Coordinate-based change listings:
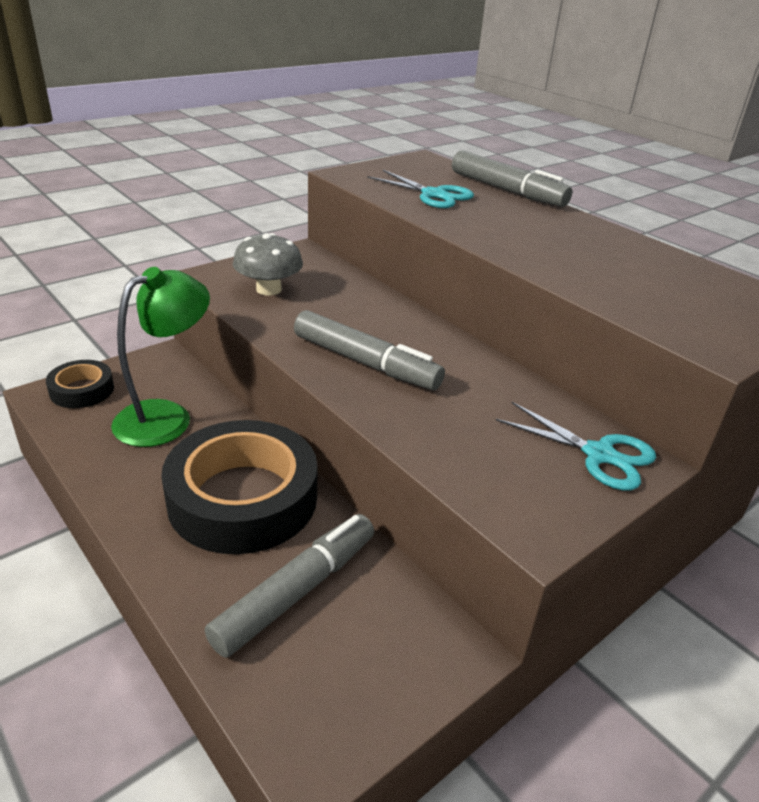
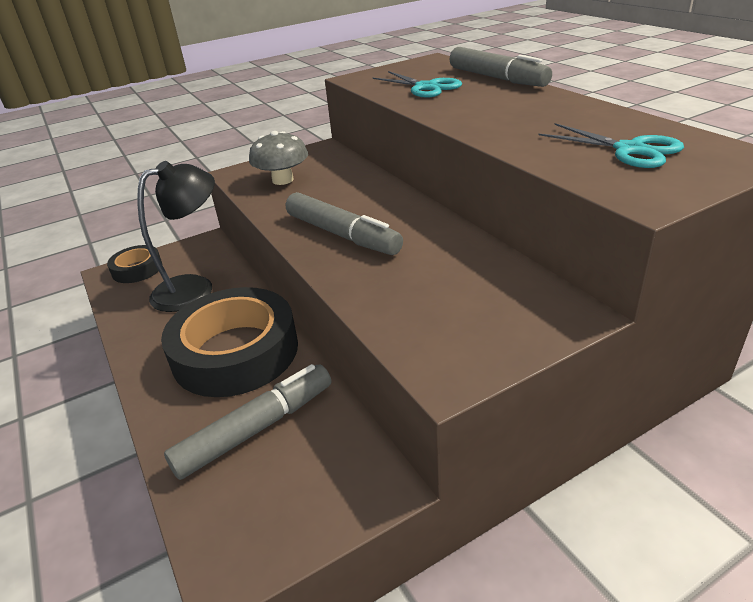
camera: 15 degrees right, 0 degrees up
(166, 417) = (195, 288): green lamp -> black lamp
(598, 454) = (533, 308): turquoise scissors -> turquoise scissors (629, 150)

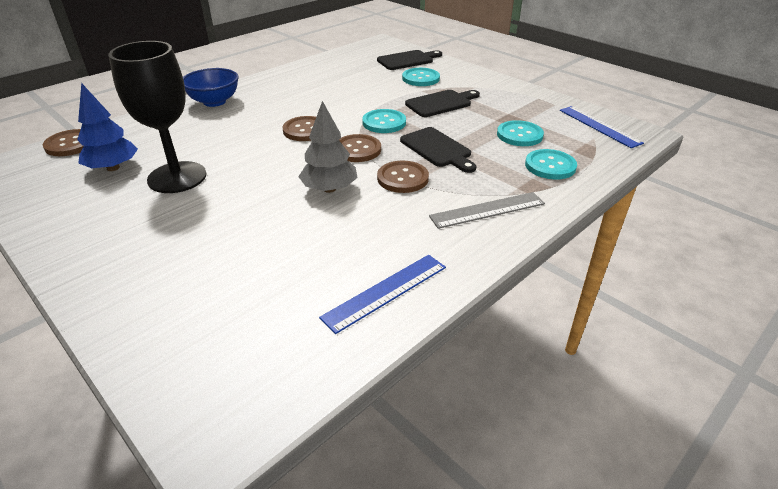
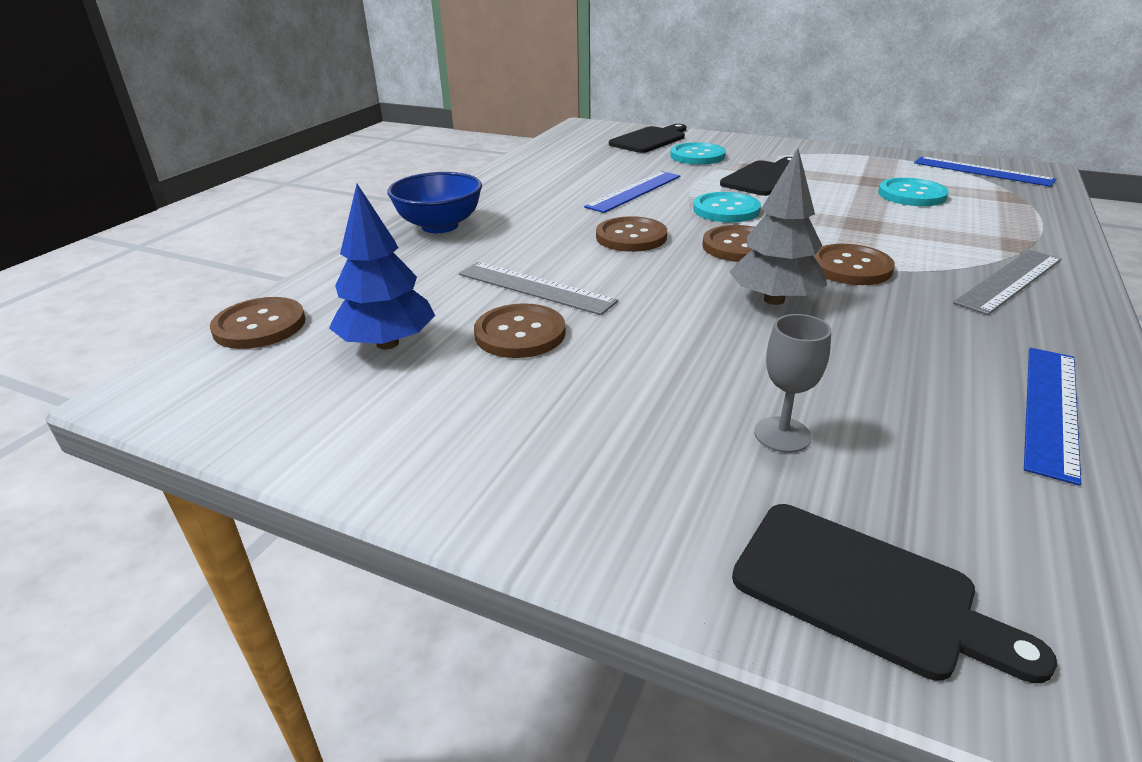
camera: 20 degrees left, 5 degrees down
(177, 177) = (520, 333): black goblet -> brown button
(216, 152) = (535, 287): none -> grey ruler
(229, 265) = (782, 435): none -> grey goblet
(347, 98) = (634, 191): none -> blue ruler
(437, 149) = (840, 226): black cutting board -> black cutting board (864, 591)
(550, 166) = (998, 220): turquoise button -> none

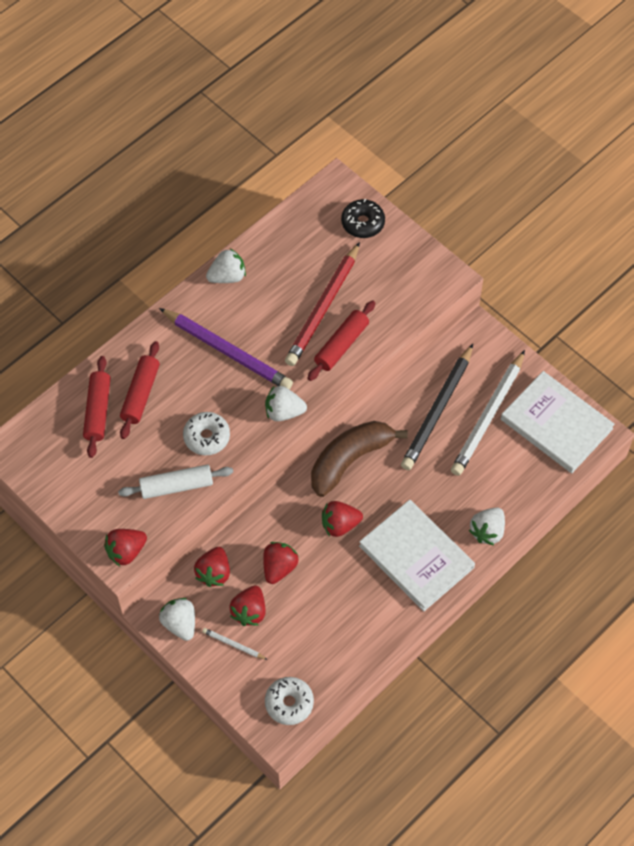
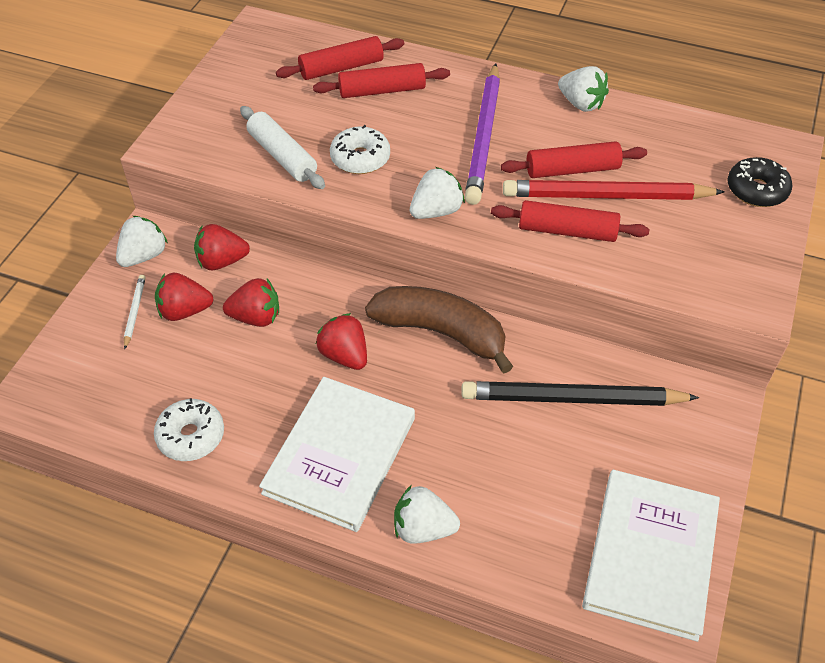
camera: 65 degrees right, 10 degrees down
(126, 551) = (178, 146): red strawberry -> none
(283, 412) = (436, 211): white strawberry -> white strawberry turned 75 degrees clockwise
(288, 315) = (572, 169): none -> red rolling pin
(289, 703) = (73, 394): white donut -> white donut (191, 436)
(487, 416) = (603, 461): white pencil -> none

HOW TO COMPLETE THIS TASK –
Exactly reproduce the lines of the entries above, from the one containing "(126, 551) = (178, 146): red" to the very last, and no others.

SOLUTION TO THIS PROBLEM –
(126, 551) = (178, 146): red strawberry -> none
(283, 412) = (436, 211): white strawberry -> white strawberry turned 75 degrees clockwise
(288, 315) = (572, 169): none -> red rolling pin
(289, 703) = (73, 394): white donut -> white donut (191, 436)
(487, 416) = (603, 461): white pencil -> none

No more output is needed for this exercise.